+++ GIVEN MATERIAL

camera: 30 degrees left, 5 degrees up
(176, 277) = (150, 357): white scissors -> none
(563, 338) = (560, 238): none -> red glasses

++++++

WHAT IS REQUIRED:
Exactly as written, set down all of the material.

OUTPUT BELOW:
camera: 30 degrees left, 5 degrees up
(176, 277) = (150, 357): white scissors -> none
(563, 338) = (560, 238): none -> red glasses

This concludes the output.